____ Recorded information

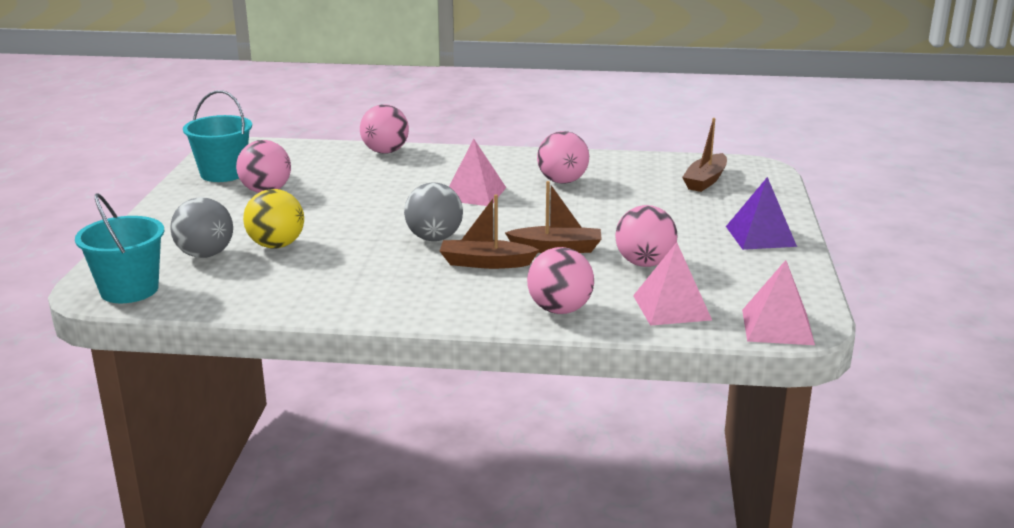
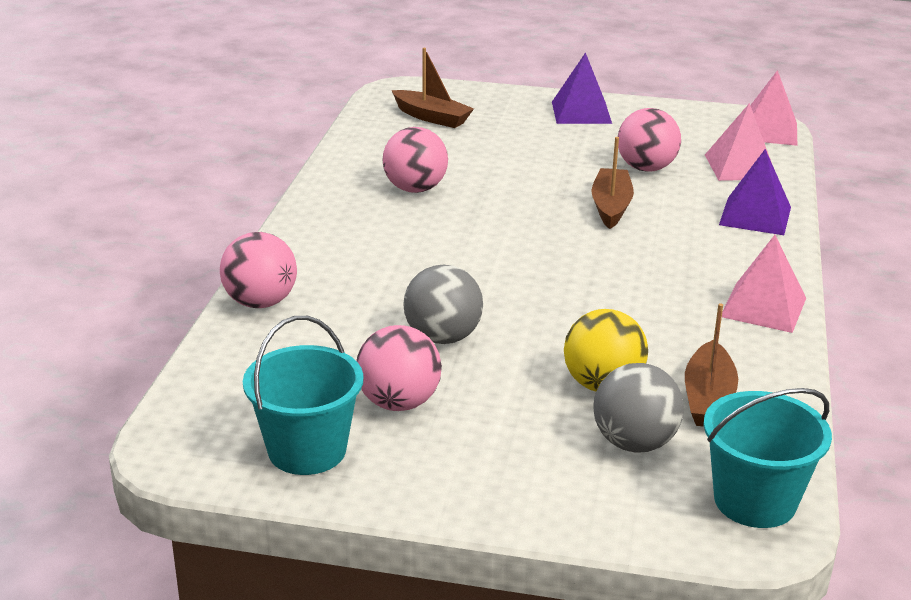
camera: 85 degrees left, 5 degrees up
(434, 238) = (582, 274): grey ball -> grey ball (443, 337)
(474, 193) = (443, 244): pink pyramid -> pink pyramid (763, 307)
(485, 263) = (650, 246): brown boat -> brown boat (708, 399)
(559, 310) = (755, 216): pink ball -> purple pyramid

________
____ Recorded information

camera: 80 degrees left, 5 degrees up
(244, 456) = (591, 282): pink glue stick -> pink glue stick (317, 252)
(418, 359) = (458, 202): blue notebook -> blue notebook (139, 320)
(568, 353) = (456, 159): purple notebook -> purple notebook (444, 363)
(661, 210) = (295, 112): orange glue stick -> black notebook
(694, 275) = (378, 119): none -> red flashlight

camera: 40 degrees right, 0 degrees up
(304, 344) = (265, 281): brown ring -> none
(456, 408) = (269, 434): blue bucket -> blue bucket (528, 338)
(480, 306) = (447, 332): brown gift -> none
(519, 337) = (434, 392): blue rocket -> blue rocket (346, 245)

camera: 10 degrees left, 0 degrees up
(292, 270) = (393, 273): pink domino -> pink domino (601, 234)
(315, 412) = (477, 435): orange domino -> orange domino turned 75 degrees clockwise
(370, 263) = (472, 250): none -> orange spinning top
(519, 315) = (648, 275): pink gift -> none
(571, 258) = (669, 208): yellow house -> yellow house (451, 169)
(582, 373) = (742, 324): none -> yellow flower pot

________

> [Problem details] The answer should be all lines from the entries above that hold the word "pink".

> [Task output]
(474, 193) = (443, 244): pink pyramid -> pink pyramid (763, 307)
(559, 310) = (755, 216): pink ball -> purple pyramid
(244, 456) = (591, 282): pink glue stick -> pink glue stick (317, 252)
(292, 270) = (393, 273): pink domino -> pink domino (601, 234)
(519, 315) = (648, 275): pink gift -> none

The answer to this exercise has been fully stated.